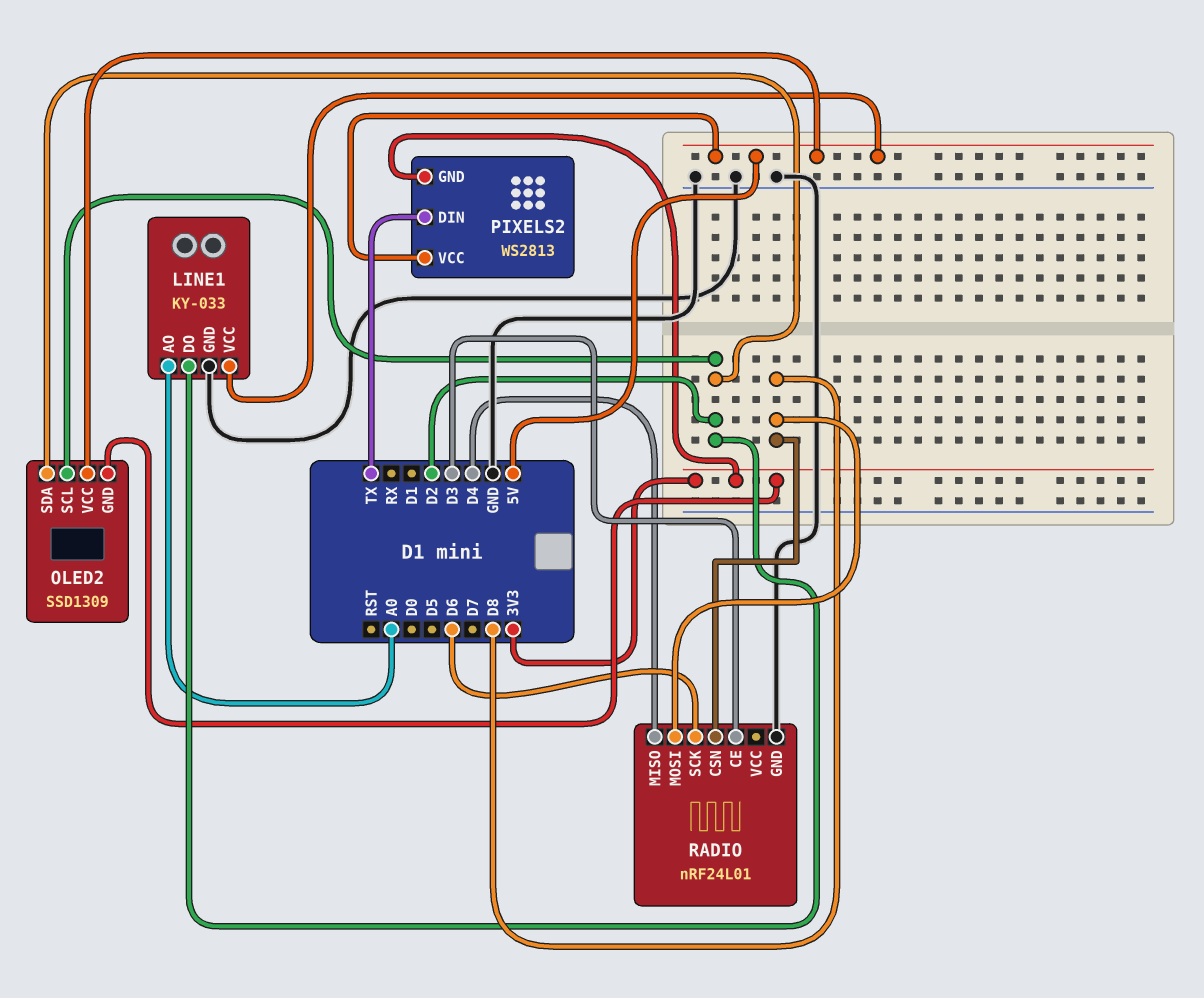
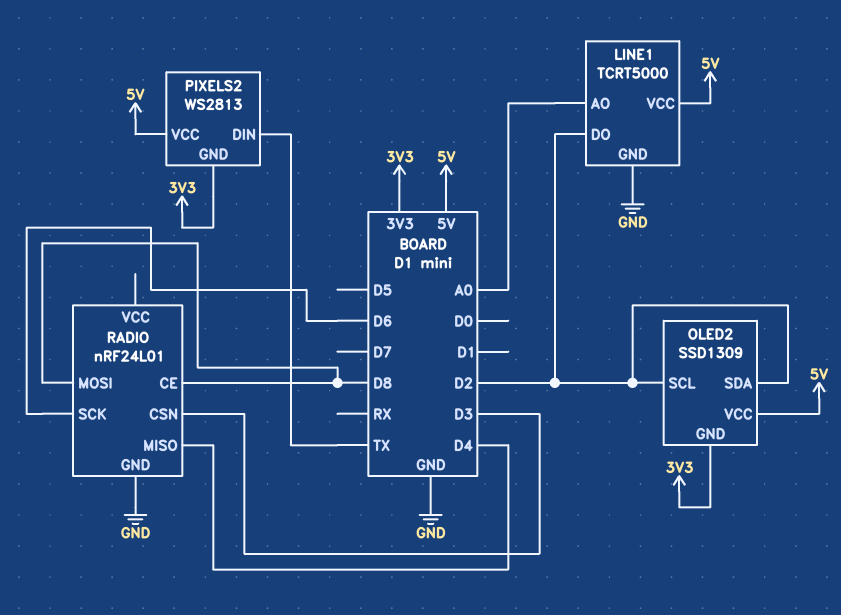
LINE1: KY-033 -> TCRT5000
RADIO pin CE: D3 -> D8
RADIO pin CSN: D8 -> D3

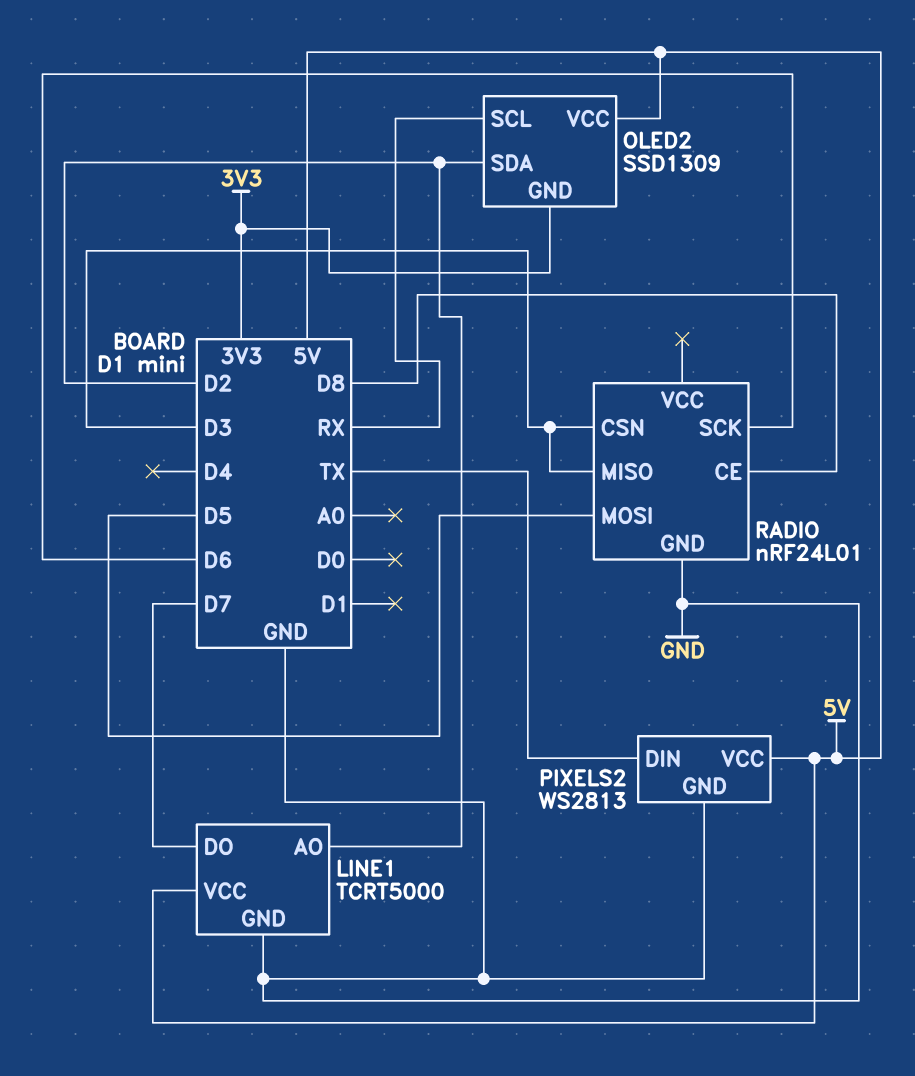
LINE1 pin AO: A0 -> D2
LINE1 pin DO: D2 -> D7
OLED2 pin SCL: D2 -> RX
PIXELS2 pin GND: 3V3 -> GND
RADIO pin MISO: D4 -> D3
RADIO pin MOSI: D8 -> D5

■ **What to work on**
Tell how many lines in the entries above include the string "RADIO", and write nothing but the number.

■ **Solution to this exercise**
4